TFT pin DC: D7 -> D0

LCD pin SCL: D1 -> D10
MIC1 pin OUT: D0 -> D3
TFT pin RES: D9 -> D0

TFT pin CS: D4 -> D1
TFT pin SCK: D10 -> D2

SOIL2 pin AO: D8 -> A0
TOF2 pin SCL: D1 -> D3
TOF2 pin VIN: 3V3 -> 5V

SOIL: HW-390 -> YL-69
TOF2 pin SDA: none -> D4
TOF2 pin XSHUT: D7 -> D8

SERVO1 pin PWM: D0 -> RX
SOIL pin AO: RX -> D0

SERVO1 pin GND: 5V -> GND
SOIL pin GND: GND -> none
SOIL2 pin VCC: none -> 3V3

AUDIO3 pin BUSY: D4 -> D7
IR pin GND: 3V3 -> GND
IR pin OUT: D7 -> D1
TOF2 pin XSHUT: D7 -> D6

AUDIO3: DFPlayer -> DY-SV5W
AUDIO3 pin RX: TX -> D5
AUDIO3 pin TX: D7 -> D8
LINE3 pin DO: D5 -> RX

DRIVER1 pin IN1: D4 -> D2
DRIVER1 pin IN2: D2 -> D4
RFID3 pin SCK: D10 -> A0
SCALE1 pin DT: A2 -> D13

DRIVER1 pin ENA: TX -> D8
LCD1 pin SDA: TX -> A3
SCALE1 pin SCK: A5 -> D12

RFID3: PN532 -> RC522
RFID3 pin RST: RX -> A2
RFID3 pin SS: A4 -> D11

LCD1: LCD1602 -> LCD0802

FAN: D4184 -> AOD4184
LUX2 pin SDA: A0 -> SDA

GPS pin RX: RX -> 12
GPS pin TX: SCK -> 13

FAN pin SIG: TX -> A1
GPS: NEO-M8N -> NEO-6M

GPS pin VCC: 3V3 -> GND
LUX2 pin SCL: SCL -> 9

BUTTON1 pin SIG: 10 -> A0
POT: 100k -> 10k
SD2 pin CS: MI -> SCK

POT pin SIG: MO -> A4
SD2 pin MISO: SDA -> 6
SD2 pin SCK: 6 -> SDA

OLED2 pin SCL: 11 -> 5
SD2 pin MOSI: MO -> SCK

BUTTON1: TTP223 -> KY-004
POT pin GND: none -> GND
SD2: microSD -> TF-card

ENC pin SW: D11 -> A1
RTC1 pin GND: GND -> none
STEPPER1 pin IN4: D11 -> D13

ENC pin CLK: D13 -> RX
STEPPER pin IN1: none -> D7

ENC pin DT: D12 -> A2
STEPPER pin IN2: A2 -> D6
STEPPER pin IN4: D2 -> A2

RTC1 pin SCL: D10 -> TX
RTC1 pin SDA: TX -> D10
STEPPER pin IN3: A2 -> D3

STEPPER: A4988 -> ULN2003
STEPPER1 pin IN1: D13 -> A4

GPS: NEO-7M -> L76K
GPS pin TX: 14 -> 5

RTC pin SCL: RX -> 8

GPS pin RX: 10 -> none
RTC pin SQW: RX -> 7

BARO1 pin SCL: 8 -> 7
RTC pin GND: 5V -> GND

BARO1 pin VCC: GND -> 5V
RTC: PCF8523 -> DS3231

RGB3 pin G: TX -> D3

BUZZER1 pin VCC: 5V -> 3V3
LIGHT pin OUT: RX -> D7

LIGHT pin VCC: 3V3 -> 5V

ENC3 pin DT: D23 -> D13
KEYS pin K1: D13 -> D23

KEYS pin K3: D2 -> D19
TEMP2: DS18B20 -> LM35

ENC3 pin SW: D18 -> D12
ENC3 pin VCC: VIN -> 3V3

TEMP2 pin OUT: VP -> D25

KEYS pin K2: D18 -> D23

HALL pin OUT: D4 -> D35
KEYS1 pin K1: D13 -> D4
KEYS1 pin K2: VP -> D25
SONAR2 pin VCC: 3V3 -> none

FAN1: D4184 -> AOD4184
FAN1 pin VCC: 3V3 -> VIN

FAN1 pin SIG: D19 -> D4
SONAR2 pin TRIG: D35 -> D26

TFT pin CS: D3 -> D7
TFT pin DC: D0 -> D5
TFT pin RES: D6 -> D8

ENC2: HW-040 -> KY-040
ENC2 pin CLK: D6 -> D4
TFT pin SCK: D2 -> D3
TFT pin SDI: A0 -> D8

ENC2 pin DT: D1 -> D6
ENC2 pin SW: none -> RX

=== What is needed ===
Every entry above needs to be duplicated exactly.

=== Result for this task ===
TFT pin DC: D7 -> D0

LCD pin SCL: D1 -> D10
MIC1 pin OUT: D0 -> D3
TFT pin RES: D9 -> D0

TFT pin CS: D4 -> D1
TFT pin SCK: D10 -> D2

SOIL2 pin AO: D8 -> A0
TOF2 pin SCL: D1 -> D3
TOF2 pin VIN: 3V3 -> 5V

SOIL: HW-390 -> YL-69
TOF2 pin SDA: none -> D4
TOF2 pin XSHUT: D7 -> D8

SERVO1 pin PWM: D0 -> RX
SOIL pin AO: RX -> D0

SERVO1 pin GND: 5V -> GND
SOIL pin GND: GND -> none
SOIL2 pin VCC: none -> 3V3

AUDIO3 pin BUSY: D4 -> D7
IR pin GND: 3V3 -> GND
IR pin OUT: D7 -> D1
TOF2 pin XSHUT: D7 -> D6

AUDIO3: DFPlayer -> DY-SV5W
AUDIO3 pin RX: TX -> D5
AUDIO3 pin TX: D7 -> D8
LINE3 pin DO: D5 -> RX

DRIVER1 pin IN1: D4 -> D2
DRIVER1 pin IN2: D2 -> D4
RFID3 pin SCK: D10 -> A0
SCALE1 pin DT: A2 -> D13

DRIVER1 pin ENA: TX -> D8
LCD1 pin SDA: TX -> A3
SCALE1 pin SCK: A5 -> D12

RFID3: PN532 -> RC522
RFID3 pin RST: RX -> A2
RFID3 pin SS: A4 -> D11

LCD1: LCD1602 -> LCD0802

FAN: D4184 -> AOD4184
LUX2 pin SDA: A0 -> SDA

GPS pin RX: RX -> 12
GPS pin TX: SCK -> 13

FAN pin SIG: TX -> A1
GPS: NEO-M8N -> NEO-6M

GPS pin VCC: 3V3 -> GND
LUX2 pin SCL: SCL -> 9

BUTTON1 pin SIG: 10 -> A0
POT: 100k -> 10k
SD2 pin CS: MI -> SCK

POT pin SIG: MO -> A4
SD2 pin MISO: SDA -> 6
SD2 pin SCK: 6 -> SDA

OLED2 pin SCL: 11 -> 5
SD2 pin MOSI: MO -> SCK

BUTTON1: TTP223 -> KY-004
POT pin GND: none -> GND
SD2: microSD -> TF-card

ENC pin SW: D11 -> A1
RTC1 pin GND: GND -> none
STEPPER1 pin IN4: D11 -> D13

ENC pin CLK: D13 -> RX
STEPPER pin IN1: none -> D7

ENC pin DT: D12 -> A2
STEPPER pin IN2: A2 -> D6
STEPPER pin IN4: D2 -> A2

RTC1 pin SCL: D10 -> TX
RTC1 pin SDA: TX -> D10
STEPPER pin IN3: A2 -> D3

STEPPER: A4988 -> ULN2003
STEPPER1 pin IN1: D13 -> A4

GPS: NEO-7M -> L76K
GPS pin TX: 14 -> 5

RTC pin SCL: RX -> 8

GPS pin RX: 10 -> none
RTC pin SQW: RX -> 7

BARO1 pin SCL: 8 -> 7
RTC pin GND: 5V -> GND

BARO1 pin VCC: GND -> 5V
RTC: PCF8523 -> DS3231

RGB3 pin G: TX -> D3

BUZZER1 pin VCC: 5V -> 3V3
LIGHT pin OUT: RX -> D7

LIGHT pin VCC: 3V3 -> 5V

ENC3 pin DT: D23 -> D13
KEYS pin K1: D13 -> D23

KEYS pin K3: D2 -> D19
TEMP2: DS18B20 -> LM35

ENC3 pin SW: D18 -> D12
ENC3 pin VCC: VIN -> 3V3

TEMP2 pin OUT: VP -> D25

KEYS pin K2: D18 -> D23

HALL pin OUT: D4 -> D35
KEYS1 pin K1: D13 -> D4
KEYS1 pin K2: VP -> D25
SONAR2 pin VCC: 3V3 -> none

FAN1: D4184 -> AOD4184
FAN1 pin VCC: 3V3 -> VIN

FAN1 pin SIG: D19 -> D4
SONAR2 pin TRIG: D35 -> D26

TFT pin CS: D3 -> D7
TFT pin DC: D0 -> D5
TFT pin RES: D6 -> D8

ENC2: HW-040 -> KY-040
ENC2 pin CLK: D6 -> D4
TFT pin SCK: D2 -> D3
TFT pin SDI: A0 -> D8

ENC2 pin DT: D1 -> D6
ENC2 pin SW: none -> RX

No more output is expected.